◆ WHAT TO PRODUCE: Each line of the entries below that holds "none" is needed, copied in full.

[Edit difference data]
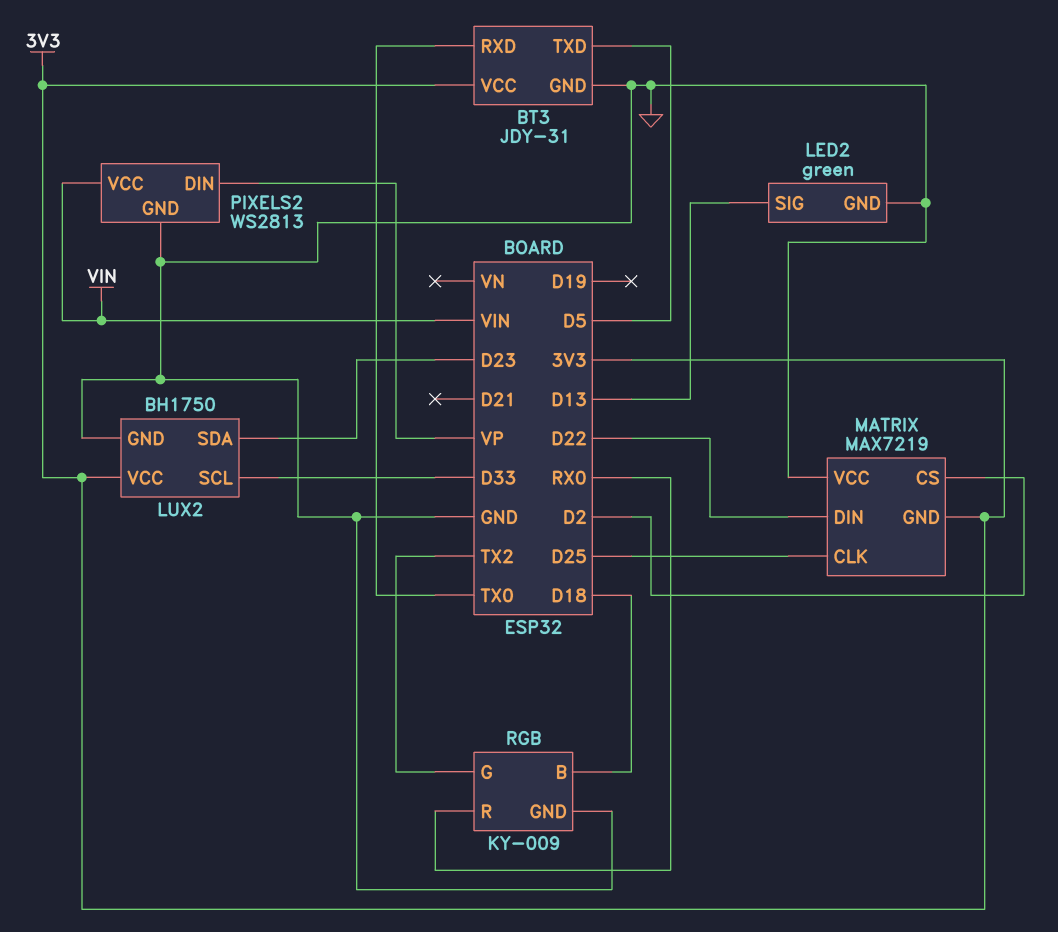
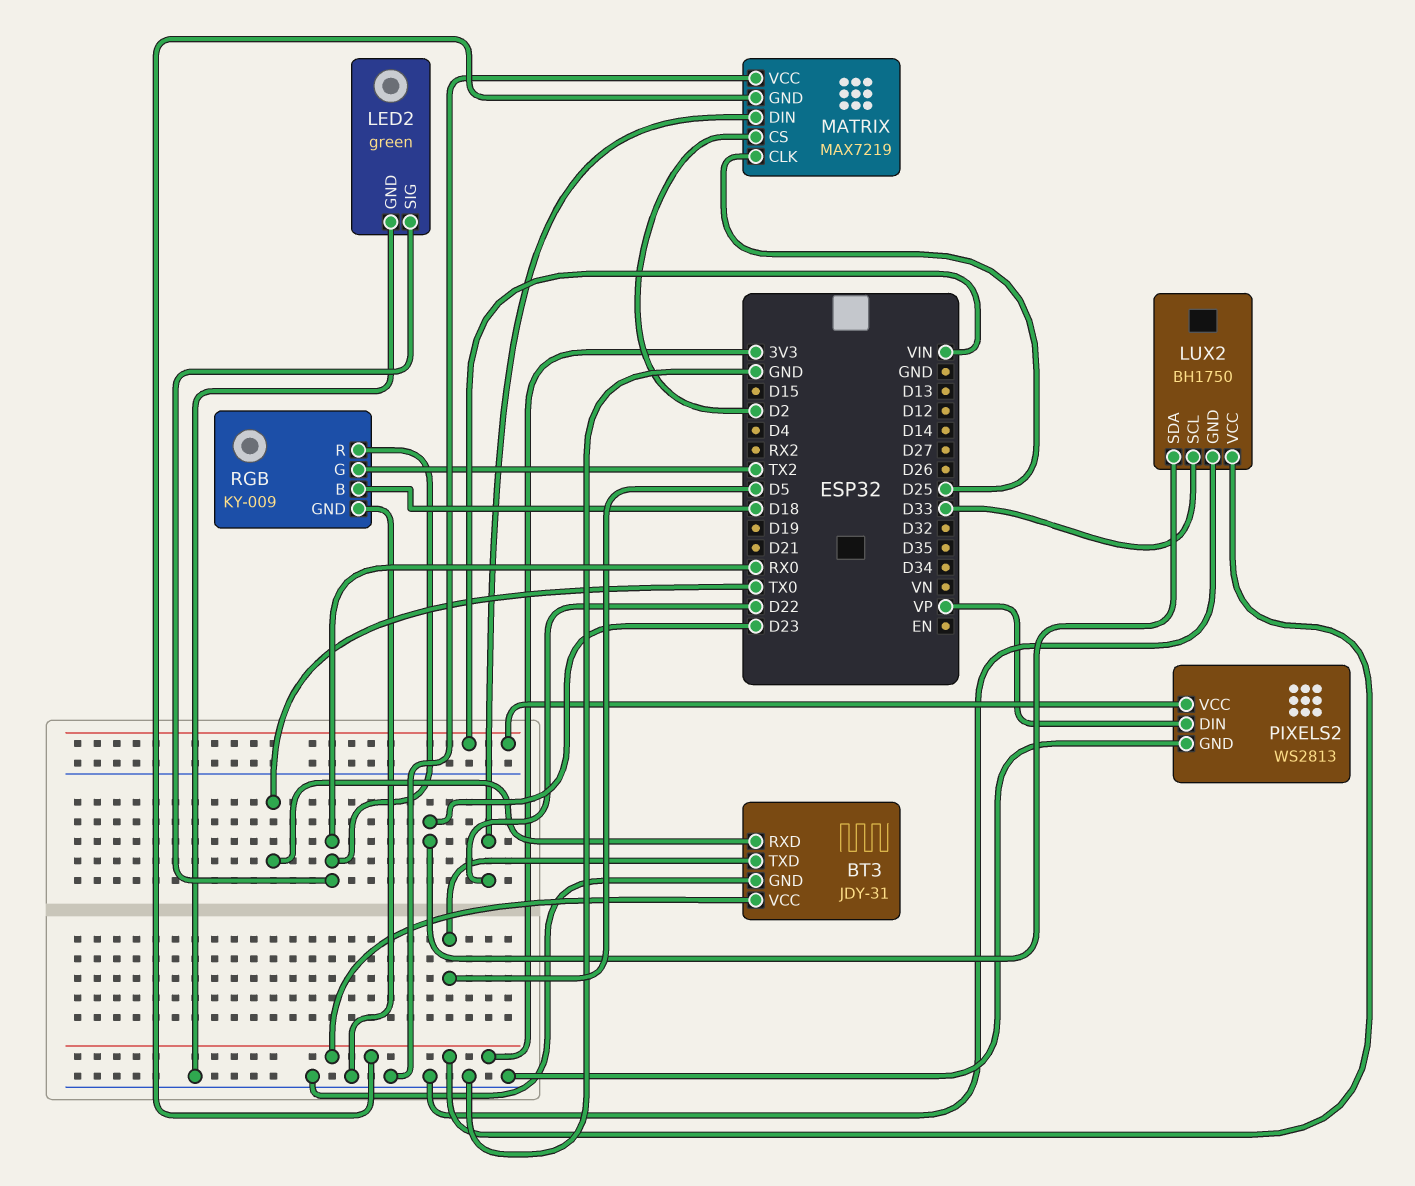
LED2 pin SIG: D13 -> RX0

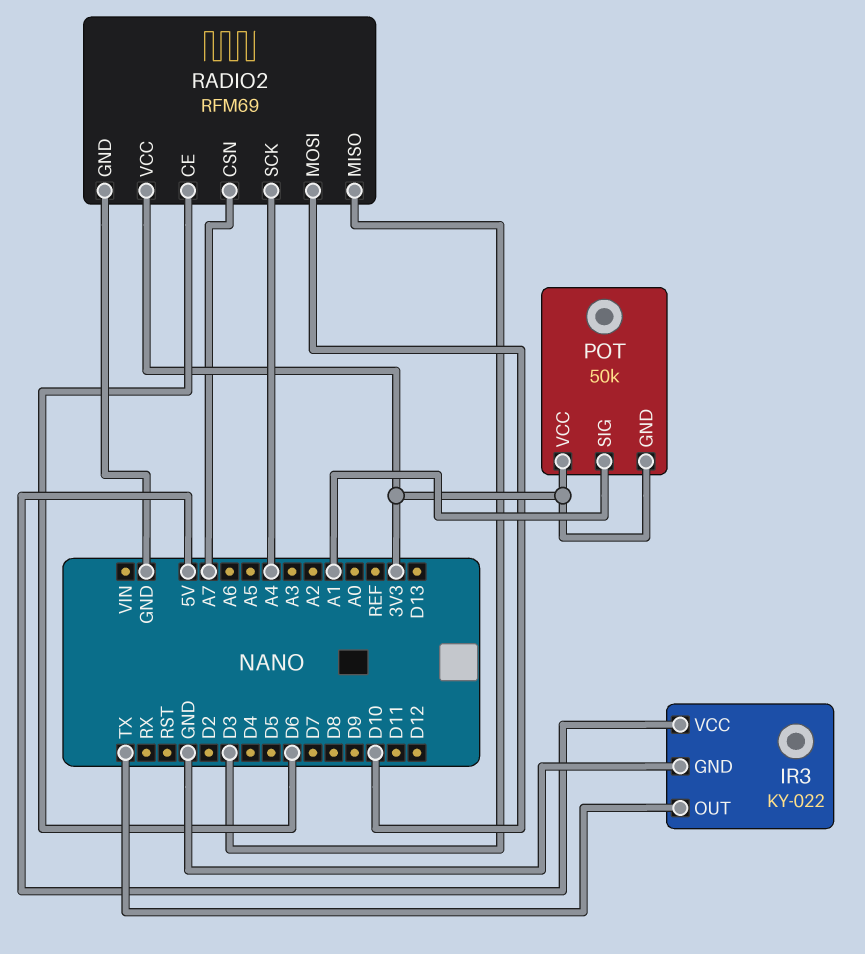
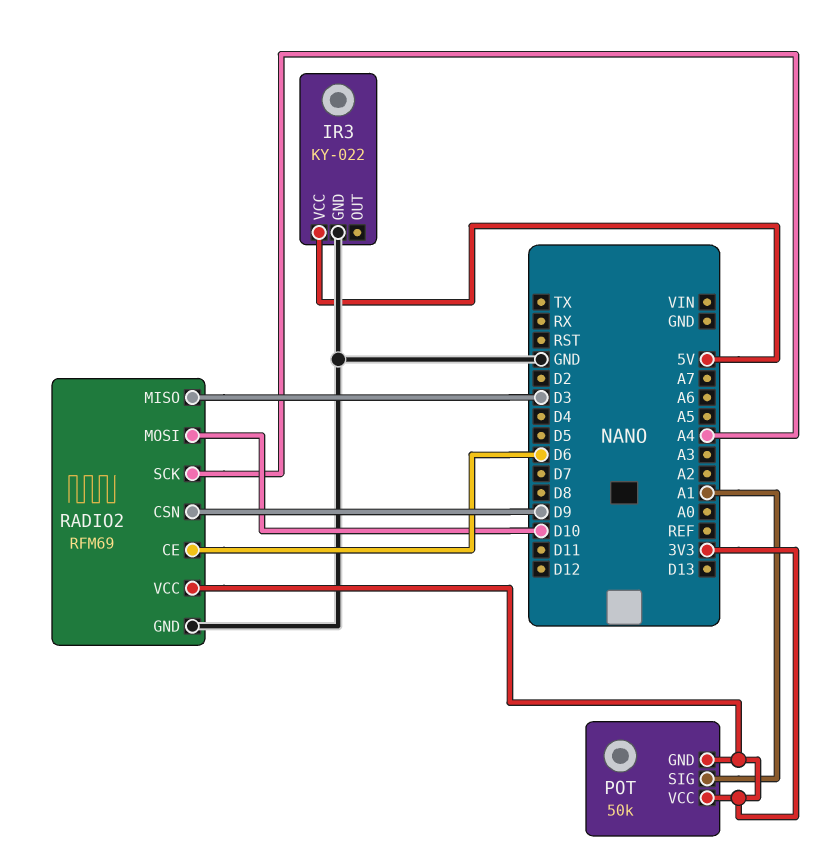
IR3 pin OUT: TX -> none
RADIO2 pin CSN: A7 -> D9

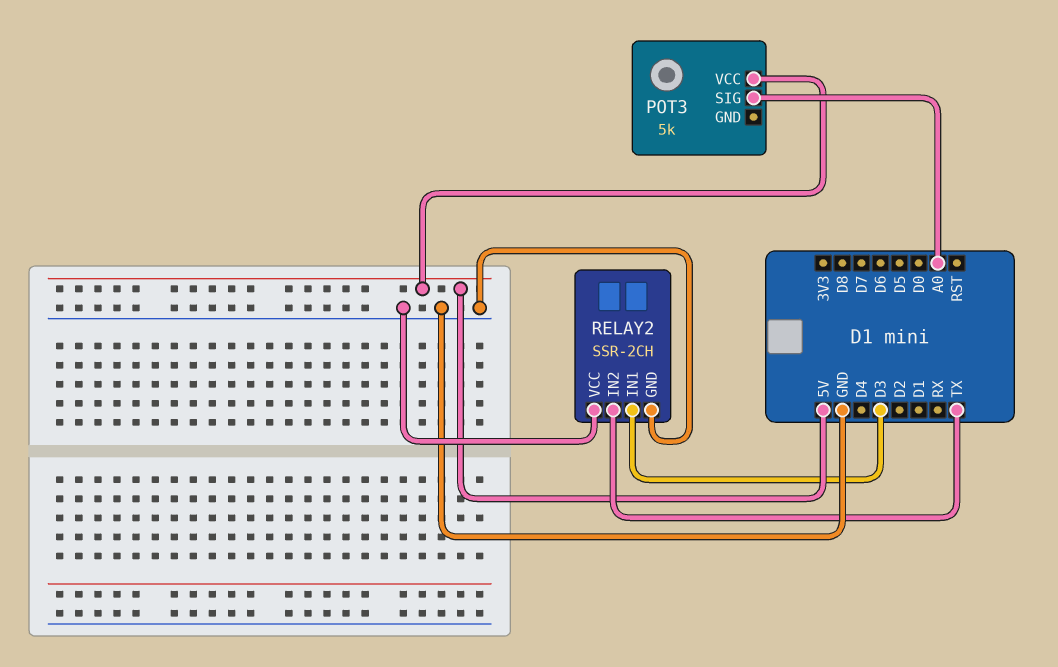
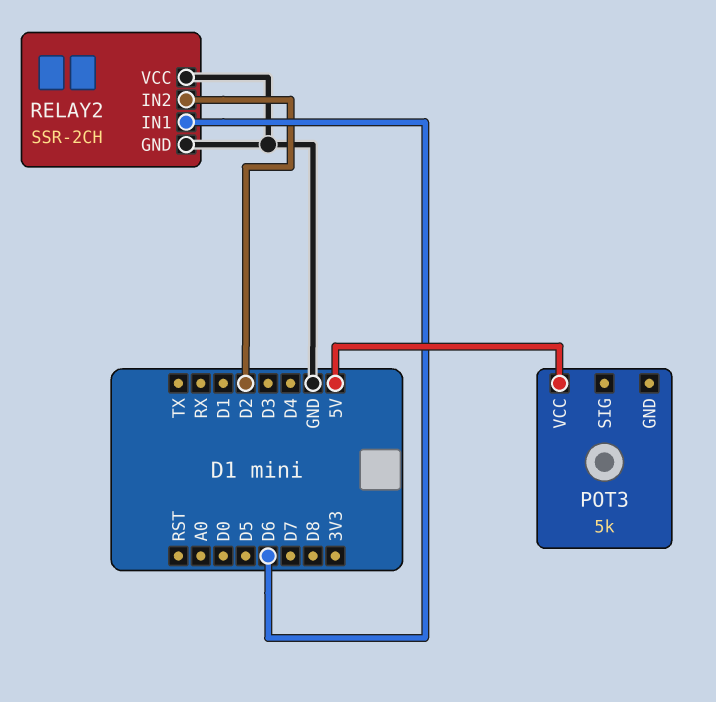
POT3 pin SIG: A0 -> none
RELAY2 pin IN1: D3 -> D6
RELAY2 pin IN2: TX -> D2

◆ OUTPUT OF THE EXERCISE:
IR3 pin OUT: TX -> none
POT3 pin SIG: A0 -> none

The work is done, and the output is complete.